§ INSTRUCTIONS FOR THE TASK
The word to find is "green". State how many lines below contain it, giving only the number.

#### TASK MATERIAL

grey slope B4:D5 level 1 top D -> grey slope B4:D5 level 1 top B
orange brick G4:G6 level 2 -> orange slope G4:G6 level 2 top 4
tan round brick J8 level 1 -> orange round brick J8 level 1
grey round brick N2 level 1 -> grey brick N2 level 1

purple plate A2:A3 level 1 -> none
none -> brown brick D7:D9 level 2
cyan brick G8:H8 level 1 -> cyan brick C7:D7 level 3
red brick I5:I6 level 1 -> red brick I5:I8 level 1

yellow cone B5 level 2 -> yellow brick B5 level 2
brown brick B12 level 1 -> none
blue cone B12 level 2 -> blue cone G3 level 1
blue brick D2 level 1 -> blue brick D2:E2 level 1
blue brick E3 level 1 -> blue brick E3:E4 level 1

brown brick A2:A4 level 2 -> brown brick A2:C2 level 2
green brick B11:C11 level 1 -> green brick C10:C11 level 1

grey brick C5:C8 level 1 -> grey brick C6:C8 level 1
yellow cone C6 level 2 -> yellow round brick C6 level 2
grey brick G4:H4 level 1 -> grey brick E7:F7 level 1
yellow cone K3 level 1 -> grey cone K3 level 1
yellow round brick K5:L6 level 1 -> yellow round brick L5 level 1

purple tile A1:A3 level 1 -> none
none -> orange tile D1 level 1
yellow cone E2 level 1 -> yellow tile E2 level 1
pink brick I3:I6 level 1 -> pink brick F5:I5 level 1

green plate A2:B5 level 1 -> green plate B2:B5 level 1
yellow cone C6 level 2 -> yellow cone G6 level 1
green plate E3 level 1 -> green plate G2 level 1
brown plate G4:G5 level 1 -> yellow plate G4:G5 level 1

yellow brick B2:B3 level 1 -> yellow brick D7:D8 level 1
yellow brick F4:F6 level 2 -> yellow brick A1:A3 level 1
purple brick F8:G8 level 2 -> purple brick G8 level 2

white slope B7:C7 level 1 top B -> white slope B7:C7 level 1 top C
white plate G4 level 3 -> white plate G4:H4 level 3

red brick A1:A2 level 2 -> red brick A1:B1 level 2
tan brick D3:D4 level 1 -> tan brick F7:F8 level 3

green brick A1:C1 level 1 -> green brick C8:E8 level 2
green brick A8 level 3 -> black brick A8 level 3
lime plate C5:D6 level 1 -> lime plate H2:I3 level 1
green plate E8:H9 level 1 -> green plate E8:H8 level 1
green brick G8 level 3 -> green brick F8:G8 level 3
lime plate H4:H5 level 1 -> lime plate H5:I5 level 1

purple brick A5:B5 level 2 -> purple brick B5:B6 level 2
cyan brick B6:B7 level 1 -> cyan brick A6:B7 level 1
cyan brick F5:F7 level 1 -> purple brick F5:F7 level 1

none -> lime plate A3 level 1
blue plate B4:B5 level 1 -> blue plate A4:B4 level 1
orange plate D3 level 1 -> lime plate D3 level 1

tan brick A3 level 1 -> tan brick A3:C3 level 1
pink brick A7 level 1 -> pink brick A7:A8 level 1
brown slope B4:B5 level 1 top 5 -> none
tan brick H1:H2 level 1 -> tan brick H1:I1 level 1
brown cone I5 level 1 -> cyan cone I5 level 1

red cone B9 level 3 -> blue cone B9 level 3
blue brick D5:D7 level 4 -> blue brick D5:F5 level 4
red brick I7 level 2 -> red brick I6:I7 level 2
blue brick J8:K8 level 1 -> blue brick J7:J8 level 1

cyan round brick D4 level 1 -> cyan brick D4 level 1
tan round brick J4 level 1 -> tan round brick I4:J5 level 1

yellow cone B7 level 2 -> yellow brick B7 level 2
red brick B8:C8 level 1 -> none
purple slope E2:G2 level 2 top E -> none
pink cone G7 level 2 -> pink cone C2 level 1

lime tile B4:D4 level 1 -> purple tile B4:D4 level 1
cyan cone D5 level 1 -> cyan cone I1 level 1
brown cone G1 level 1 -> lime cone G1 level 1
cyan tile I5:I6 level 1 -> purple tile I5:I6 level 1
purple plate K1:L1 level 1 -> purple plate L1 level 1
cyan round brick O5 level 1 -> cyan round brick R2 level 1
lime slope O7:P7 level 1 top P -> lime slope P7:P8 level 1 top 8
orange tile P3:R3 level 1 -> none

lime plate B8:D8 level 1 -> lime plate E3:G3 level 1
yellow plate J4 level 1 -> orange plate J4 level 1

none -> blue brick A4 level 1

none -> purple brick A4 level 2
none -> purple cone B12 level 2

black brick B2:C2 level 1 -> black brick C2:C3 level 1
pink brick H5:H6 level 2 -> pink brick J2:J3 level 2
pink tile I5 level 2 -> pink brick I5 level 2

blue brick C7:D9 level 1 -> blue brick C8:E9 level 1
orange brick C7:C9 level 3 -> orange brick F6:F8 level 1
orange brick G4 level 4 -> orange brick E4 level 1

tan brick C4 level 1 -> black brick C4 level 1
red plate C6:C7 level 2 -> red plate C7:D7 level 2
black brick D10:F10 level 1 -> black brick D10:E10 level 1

########

§ ANSWER BOX
7